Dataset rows
•••
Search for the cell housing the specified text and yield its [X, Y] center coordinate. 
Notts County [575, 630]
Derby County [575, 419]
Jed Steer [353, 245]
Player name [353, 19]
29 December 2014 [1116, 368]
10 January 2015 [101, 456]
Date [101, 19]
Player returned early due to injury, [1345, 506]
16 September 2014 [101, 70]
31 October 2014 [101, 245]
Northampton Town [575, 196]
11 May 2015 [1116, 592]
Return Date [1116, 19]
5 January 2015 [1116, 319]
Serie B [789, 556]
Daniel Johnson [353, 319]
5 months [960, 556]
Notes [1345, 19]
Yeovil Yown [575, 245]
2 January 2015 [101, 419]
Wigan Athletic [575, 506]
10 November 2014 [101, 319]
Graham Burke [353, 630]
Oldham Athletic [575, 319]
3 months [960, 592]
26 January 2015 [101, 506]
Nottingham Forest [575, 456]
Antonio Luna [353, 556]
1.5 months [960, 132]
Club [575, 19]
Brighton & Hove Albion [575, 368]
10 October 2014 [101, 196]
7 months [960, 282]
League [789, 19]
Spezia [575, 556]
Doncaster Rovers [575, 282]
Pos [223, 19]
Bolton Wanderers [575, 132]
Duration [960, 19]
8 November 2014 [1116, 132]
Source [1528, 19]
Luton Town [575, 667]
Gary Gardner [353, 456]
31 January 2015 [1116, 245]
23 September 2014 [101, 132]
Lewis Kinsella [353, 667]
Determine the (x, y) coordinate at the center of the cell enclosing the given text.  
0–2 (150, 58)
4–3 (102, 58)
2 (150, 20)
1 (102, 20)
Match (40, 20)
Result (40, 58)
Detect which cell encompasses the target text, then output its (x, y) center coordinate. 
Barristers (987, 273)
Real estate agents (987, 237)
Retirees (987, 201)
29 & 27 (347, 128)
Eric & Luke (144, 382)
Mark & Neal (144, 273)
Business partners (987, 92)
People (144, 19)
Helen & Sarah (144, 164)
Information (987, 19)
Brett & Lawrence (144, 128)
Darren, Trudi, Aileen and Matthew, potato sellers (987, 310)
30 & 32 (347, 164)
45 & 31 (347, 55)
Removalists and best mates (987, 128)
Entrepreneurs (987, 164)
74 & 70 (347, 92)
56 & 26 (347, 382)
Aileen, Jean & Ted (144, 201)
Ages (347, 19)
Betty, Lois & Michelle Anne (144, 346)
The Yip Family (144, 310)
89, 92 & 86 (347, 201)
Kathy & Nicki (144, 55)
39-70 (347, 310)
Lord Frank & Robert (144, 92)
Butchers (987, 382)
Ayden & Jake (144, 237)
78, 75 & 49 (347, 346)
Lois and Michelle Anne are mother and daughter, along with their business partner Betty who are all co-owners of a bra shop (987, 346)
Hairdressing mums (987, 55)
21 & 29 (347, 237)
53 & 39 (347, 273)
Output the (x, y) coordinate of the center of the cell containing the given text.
•••
- _Problem_:
Rewrite the listing above, changing every "County" to "Co." and leaving everything else as it is.

- _Task answer_:
Search for the cell housing the specified text and yield its [X, Y] center coordinate. 
Notts Co. [575, 630]
Derby Co. [575, 419]
Jed Steer [353, 245]
Player name [353, 19]
29 December 2014 [1116, 368]
10 January 2015 [101, 456]
Date [101, 19]
Player returned early due to injury, [1345, 506]
16 September 2014 [101, 70]
31 October 2014 [101, 245]
Northampton Town [575, 196]
11 May 2015 [1116, 592]
Return Date [1116, 19]
5 January 2015 [1116, 319]
Serie B [789, 556]
Daniel Johnson [353, 319]
5 months [960, 556]
Notes [1345, 19]
Yeovil Yown [575, 245]
2 January 2015 [101, 419]
Wigan Athletic [575, 506]
10 November 2014 [101, 319]
Graham Burke [353, 630]
Oldham Athletic [575, 319]
3 months [960, 592]
26 January 2015 [101, 506]
Nottingham Forest [575, 456]
Antonio Luna [353, 556]
1.5 months [960, 132]
Club [575, 19]
Brighton & Hove Albion [575, 368]
10 October 2014 [101, 196]
7 months [960, 282]
League [789, 19]
Spezia [575, 556]
Doncaster Rovers [575, 282]
Pos [223, 19]
Bolton Wanderers [575, 132]
Duration [960, 19]
8 November 2014 [1116, 132]
Source [1528, 19]
Luton Town [575, 667]
Gary Gardner [353, 456]
31 January 2015 [1116, 245]
23 September 2014 [101, 132]
Lewis Kinsella [353, 667]
Determine the (x, y) coordinate at the center of the cell enclosing the given text.  
0–2 (150, 58)
4–3 (102, 58)
2 (150, 20)
1 (102, 20)
Match (40, 20)
Result (40, 58)
Detect which cell encompasses the target text, then output its (x, y) center coordinate. 
Barristers (987, 273)
Real estate agents (987, 237)
Retirees (987, 201)
29 & 27 (347, 128)
Eric & Luke (144, 382)
Mark & Neal (144, 273)
Business partners (987, 92)
People (144, 19)
Helen & Sarah (144, 164)
Information (987, 19)
Brett & Lawrence (144, 128)
Darren, Trudi, Aileen and Matthew, potato sellers (987, 310)
30 & 32 (347, 164)
45 & 31 (347, 55)
Removalists and best mates (987, 128)
Entrepreneurs (987, 164)
74 & 70 (347, 92)
56 & 26 (347, 382)
Aileen, Jean & Ted (144, 201)
Ages (347, 19)
Betty, Lois & Michelle Anne (144, 346)
The Yip Family (144, 310)
89, 92 & 86 (347, 201)
Kathy & Nicki (144, 55)
39-70 (347, 310)
Lord Frank & Robert (144, 92)
Butchers (987, 382)
Ayden & Jake (144, 237)
78, 75 & 49 (347, 346)
Lois and Michelle Anne are mother and daughter, along with their business partner Betty who are all co-owners of a bra shop (987, 346)
Hairdressing mums (987, 55)
21 & 29 (347, 237)
53 & 39 (347, 273)
Output the (x, y) coordinate of the center of the cell containing the given text.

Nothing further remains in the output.